* **Input material**
Start of Block

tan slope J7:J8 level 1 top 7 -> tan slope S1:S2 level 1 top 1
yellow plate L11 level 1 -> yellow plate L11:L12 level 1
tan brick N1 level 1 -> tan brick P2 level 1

End of Block
Start of Block

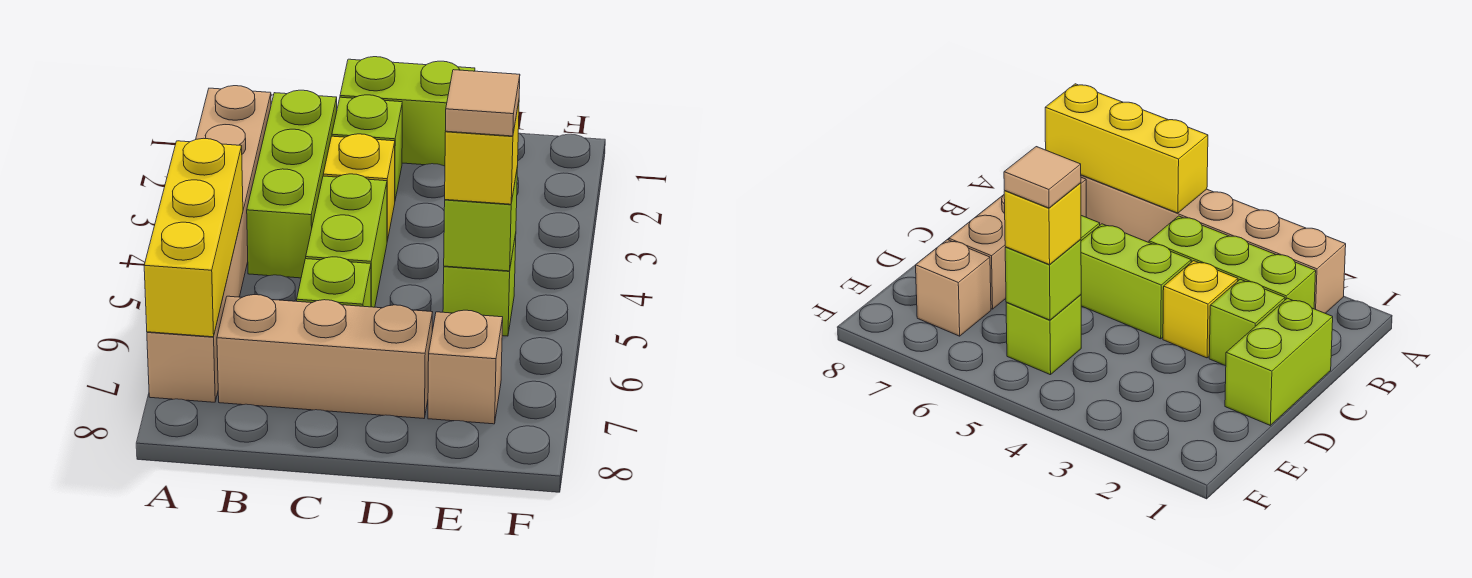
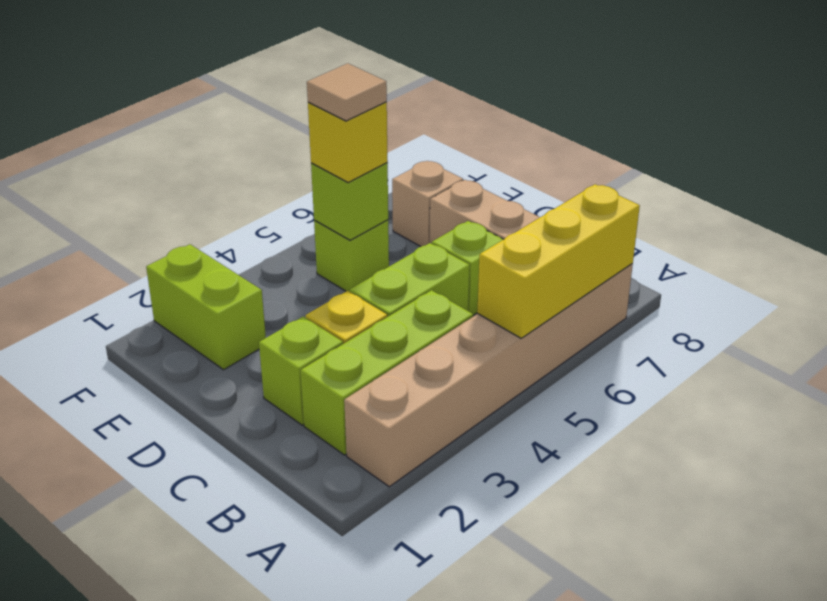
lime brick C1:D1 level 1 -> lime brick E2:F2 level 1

End of Block

* **Work instructions**
Return every line from the entries above that includes the word "brick".

* **Solution**
tan brick N1 level 1 -> tan brick P2 level 1
lime brick C1:D1 level 1 -> lime brick E2:F2 level 1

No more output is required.